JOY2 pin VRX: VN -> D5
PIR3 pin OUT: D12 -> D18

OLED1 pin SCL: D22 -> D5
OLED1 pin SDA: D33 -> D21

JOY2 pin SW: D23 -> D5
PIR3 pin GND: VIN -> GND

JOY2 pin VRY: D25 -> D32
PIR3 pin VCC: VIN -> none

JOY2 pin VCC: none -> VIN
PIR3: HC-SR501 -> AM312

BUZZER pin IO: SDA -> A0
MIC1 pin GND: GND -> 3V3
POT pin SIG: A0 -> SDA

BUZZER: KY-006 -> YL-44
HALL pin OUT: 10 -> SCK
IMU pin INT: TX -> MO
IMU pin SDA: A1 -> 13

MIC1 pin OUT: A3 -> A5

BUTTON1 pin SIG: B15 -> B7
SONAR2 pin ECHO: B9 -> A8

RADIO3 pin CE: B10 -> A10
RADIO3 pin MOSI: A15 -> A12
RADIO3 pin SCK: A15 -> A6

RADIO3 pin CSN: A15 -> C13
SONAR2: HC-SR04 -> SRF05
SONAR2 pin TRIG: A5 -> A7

Exercise details: Write out the lines of the listing from the one with "JOY2 pin SW: D23 -> D5" to the very end, inclusive, exactly as they appear and with nothing added.

Solution to this problem:
JOY2 pin SW: D23 -> D5
PIR3 pin GND: VIN -> GND

JOY2 pin VRY: D25 -> D32
PIR3 pin VCC: VIN -> none

JOY2 pin VCC: none -> VIN
PIR3: HC-SR501 -> AM312

BUZZER pin IO: SDA -> A0
MIC1 pin GND: GND -> 3V3
POT pin SIG: A0 -> SDA

BUZZER: KY-006 -> YL-44
HALL pin OUT: 10 -> SCK
IMU pin INT: TX -> MO
IMU pin SDA: A1 -> 13

MIC1 pin OUT: A3 -> A5

BUTTON1 pin SIG: B15 -> B7
SONAR2 pin ECHO: B9 -> A8

RADIO3 pin CE: B10 -> A10
RADIO3 pin MOSI: A15 -> A12
RADIO3 pin SCK: A15 -> A6

RADIO3 pin CSN: A15 -> C13
SONAR2: HC-SR04 -> SRF05
SONAR2 pin TRIG: A5 -> A7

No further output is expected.